*Exercise directions:*
Scan the entries below and extract each line with the word "pink" in it.

*Source information:*
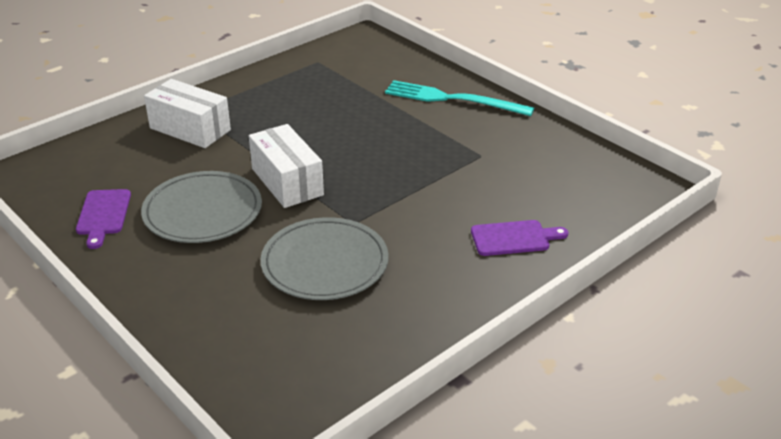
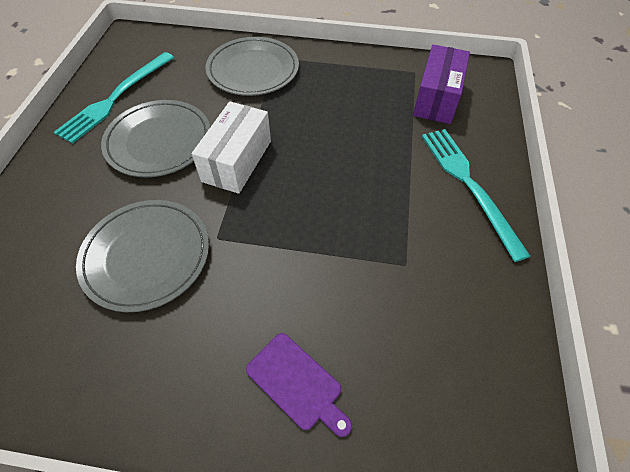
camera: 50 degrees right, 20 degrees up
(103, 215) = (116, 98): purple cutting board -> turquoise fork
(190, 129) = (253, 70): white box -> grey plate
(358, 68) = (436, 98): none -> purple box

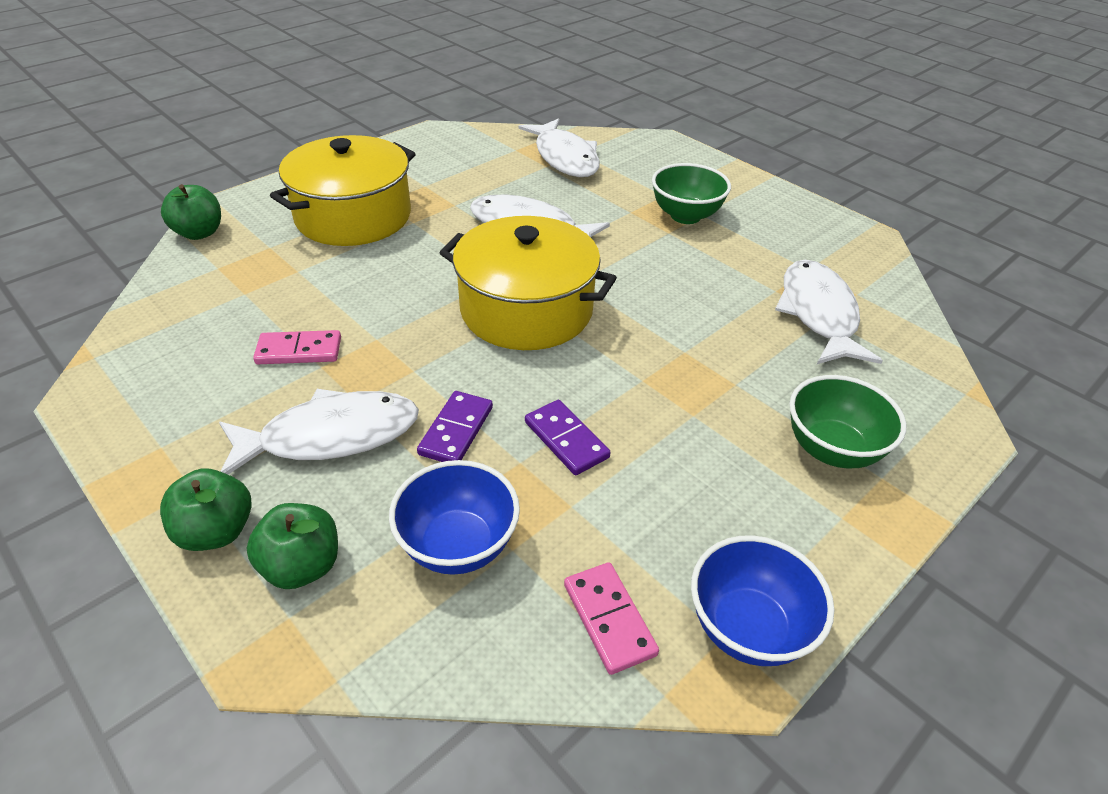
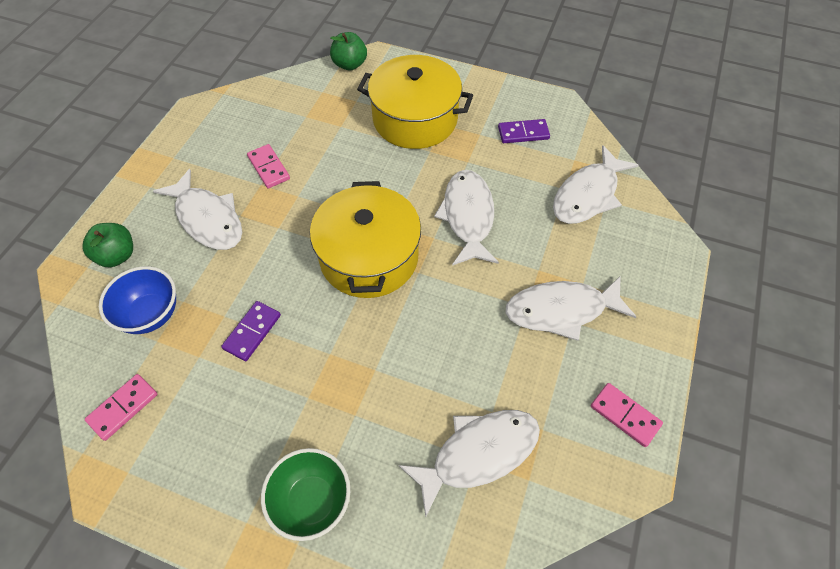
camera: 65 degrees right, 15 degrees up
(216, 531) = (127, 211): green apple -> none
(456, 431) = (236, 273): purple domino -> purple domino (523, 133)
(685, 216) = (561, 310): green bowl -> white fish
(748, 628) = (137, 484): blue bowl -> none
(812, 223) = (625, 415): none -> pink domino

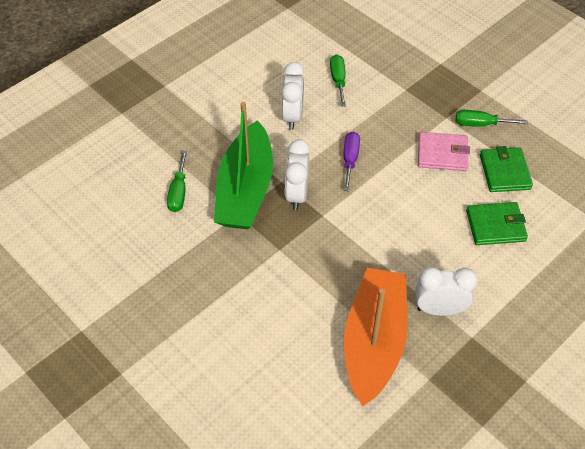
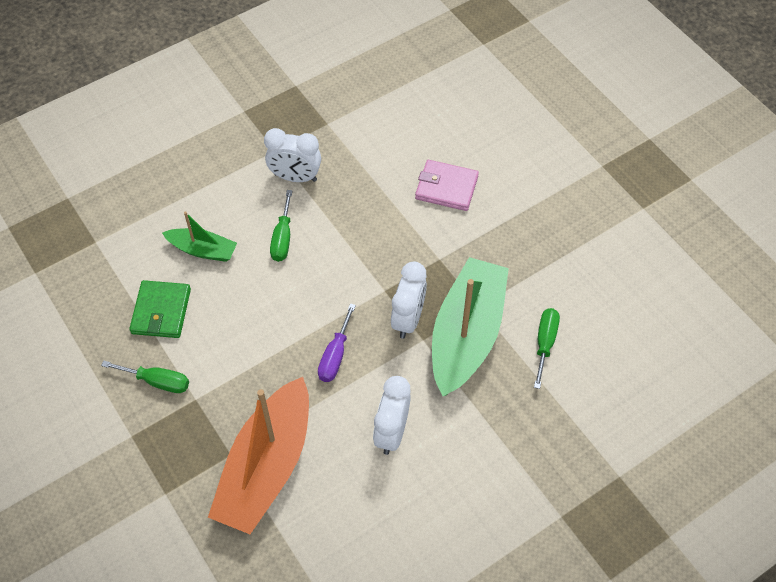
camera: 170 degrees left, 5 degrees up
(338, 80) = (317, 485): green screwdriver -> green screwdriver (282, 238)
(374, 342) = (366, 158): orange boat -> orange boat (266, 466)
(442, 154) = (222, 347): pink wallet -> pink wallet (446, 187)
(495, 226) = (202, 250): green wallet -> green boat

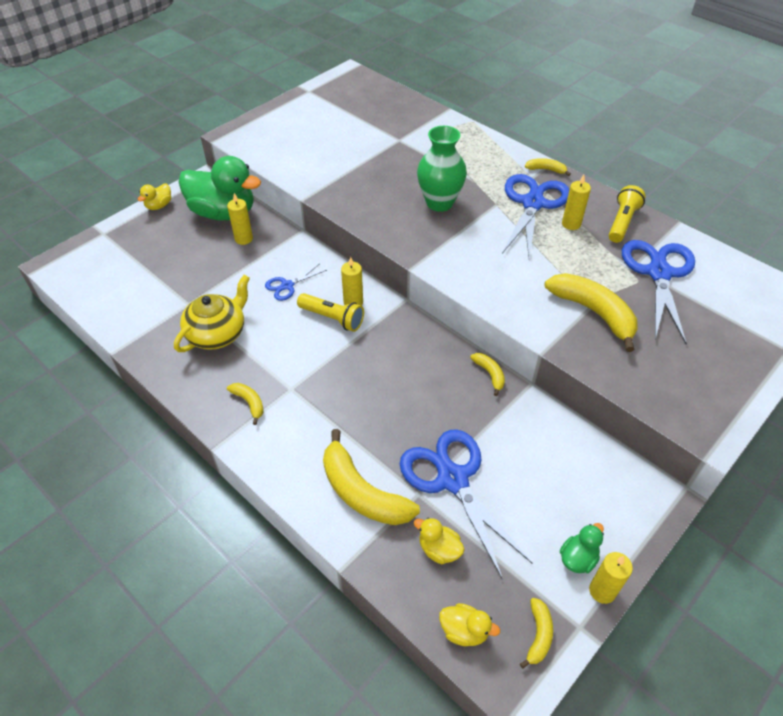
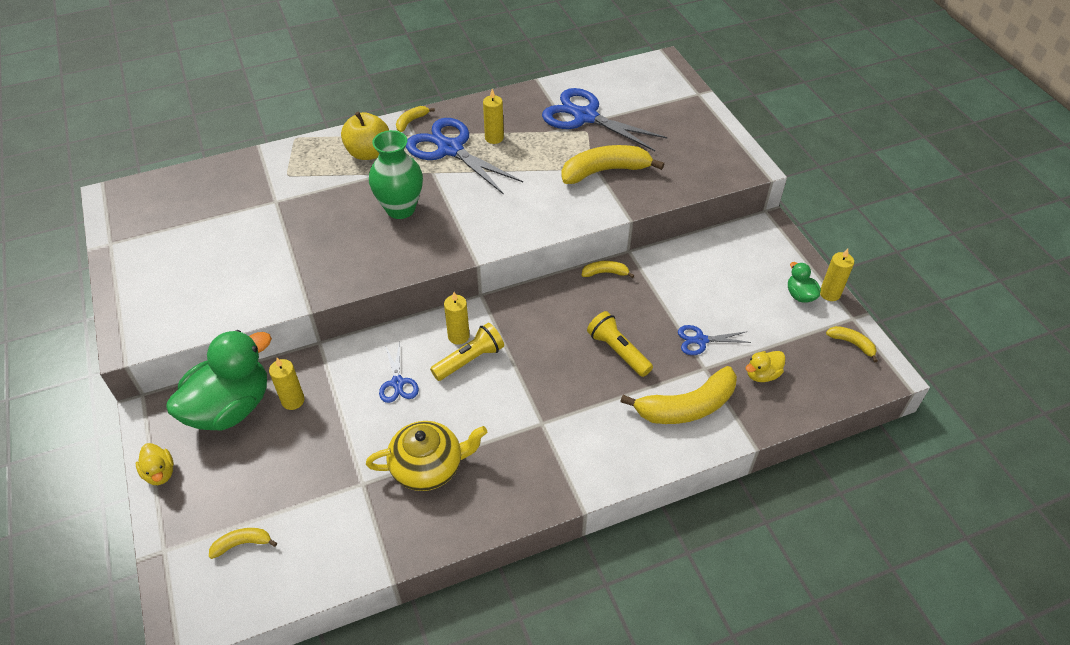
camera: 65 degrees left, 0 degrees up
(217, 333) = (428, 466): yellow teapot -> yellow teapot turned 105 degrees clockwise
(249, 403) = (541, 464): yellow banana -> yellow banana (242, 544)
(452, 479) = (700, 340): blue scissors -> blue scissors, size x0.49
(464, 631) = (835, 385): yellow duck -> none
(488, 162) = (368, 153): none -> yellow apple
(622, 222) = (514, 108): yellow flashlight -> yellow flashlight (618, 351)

*Written solution:*
(812, 223) = (625, 415): none -> pink domino
(442, 154) = (222, 347): pink wallet -> pink wallet (446, 187)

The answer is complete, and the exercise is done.